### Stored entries
▬▬▬▬▬▬
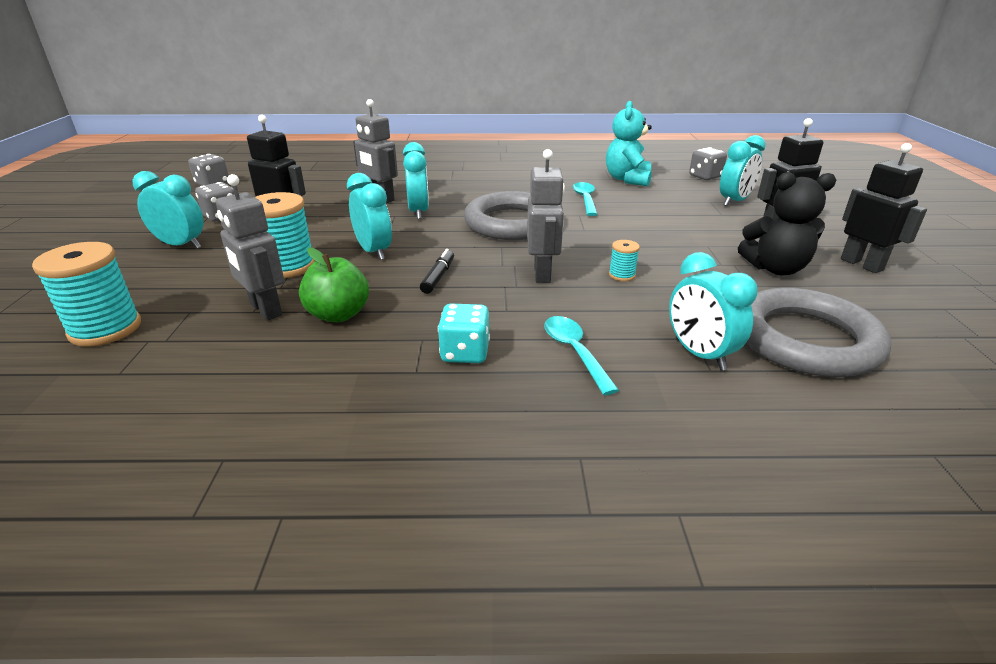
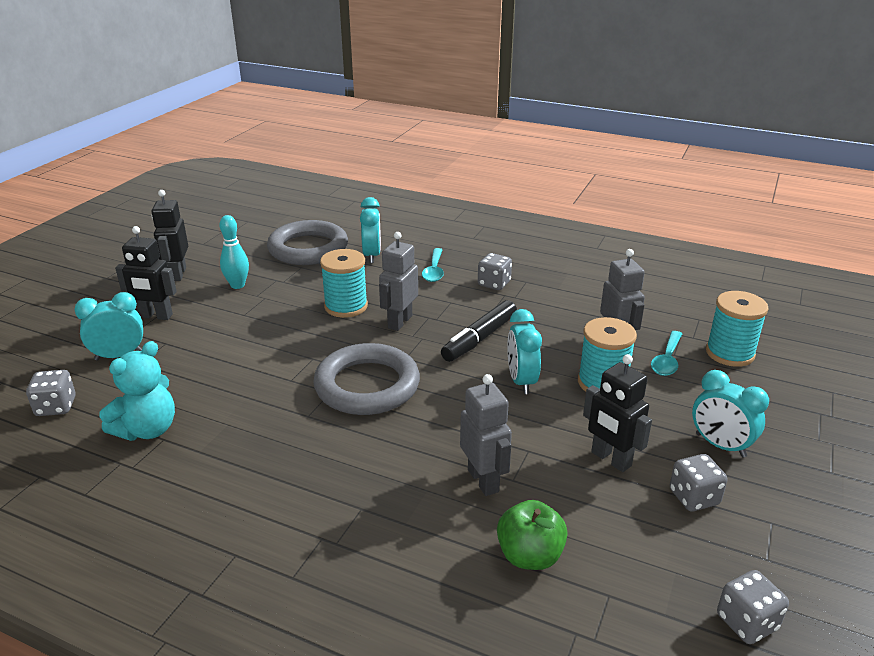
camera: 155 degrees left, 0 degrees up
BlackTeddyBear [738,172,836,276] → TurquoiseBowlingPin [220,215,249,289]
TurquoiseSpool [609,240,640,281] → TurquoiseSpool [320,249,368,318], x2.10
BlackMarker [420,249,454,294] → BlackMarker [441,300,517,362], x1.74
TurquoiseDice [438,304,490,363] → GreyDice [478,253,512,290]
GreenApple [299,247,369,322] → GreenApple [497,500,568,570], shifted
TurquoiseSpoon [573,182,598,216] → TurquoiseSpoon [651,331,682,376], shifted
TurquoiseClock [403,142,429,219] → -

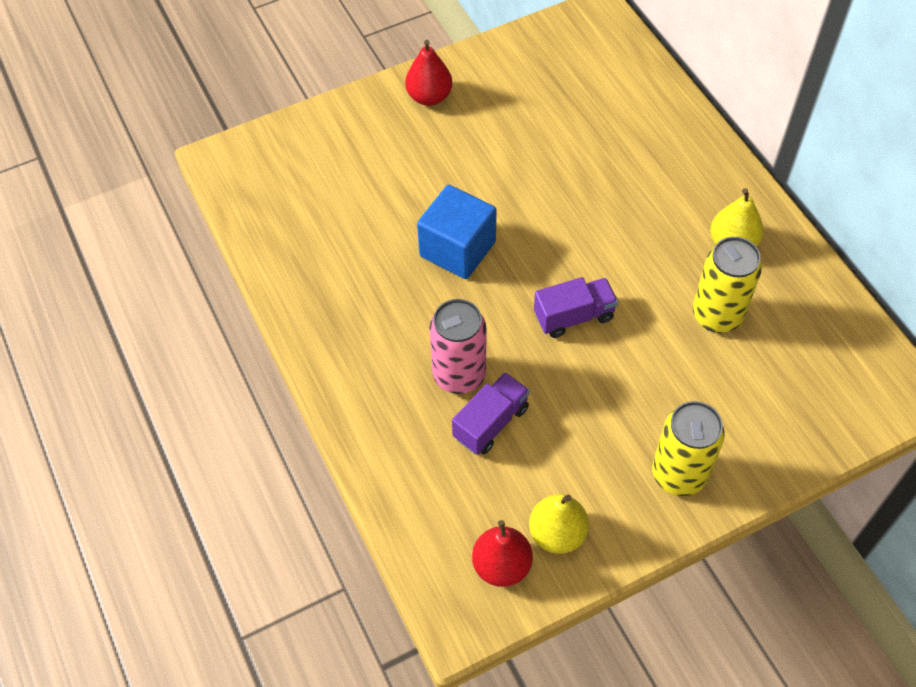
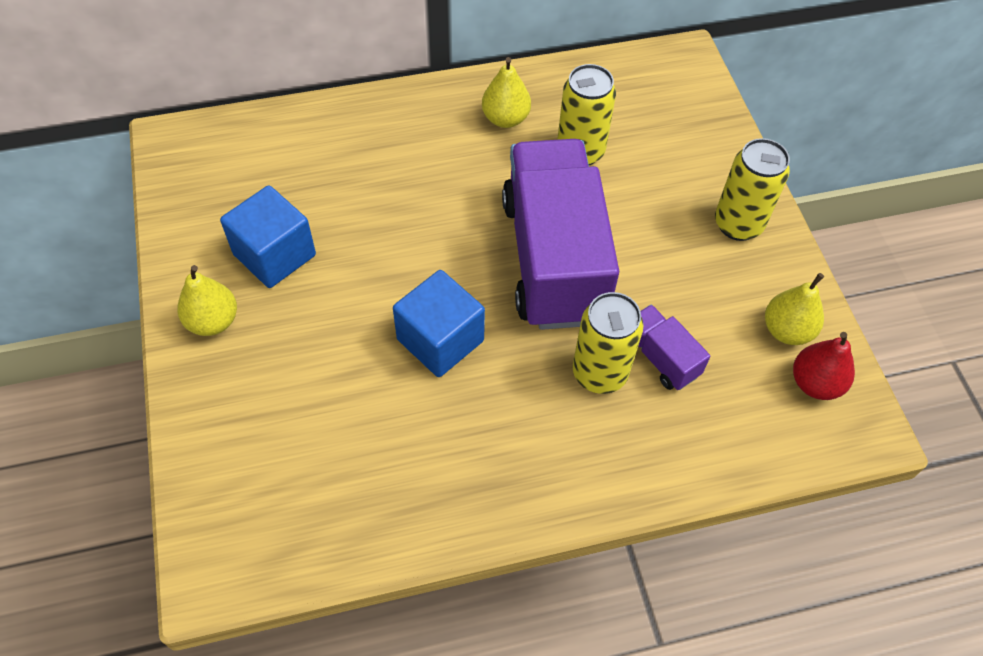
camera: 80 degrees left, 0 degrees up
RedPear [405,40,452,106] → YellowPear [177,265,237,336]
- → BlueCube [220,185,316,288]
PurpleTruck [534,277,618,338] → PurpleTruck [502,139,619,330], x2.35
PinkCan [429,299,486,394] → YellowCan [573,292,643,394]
▬▬▬▬▬▬
### Exercise goal
The data above are to be repeated word for word, with any pictures left out.

### Your response
camera: 155 degrees left, 0 degrees up
BlackTeddyBear [738,172,836,276] → TurquoiseBowlingPin [220,215,249,289]
TurquoiseSpool [609,240,640,281] → TurquoiseSpool [320,249,368,318], x2.10
BlackMarker [420,249,454,294] → BlackMarker [441,300,517,362], x1.74
TurquoiseDice [438,304,490,363] → GreyDice [478,253,512,290]
GreenApple [299,247,369,322] → GreenApple [497,500,568,570], shifted
TurquoiseSpoon [573,182,598,216] → TurquoiseSpoon [651,331,682,376], shifted
TurquoiseClock [403,142,429,219] → -

camera: 80 degrees left, 0 degrees up
RedPear [405,40,452,106] → YellowPear [177,265,237,336]
- → BlueCube [220,185,316,288]
PurpleTruck [534,277,618,338] → PurpleTruck [502,139,619,330], x2.35
PinkCan [429,299,486,394] → YellowCan [573,292,643,394]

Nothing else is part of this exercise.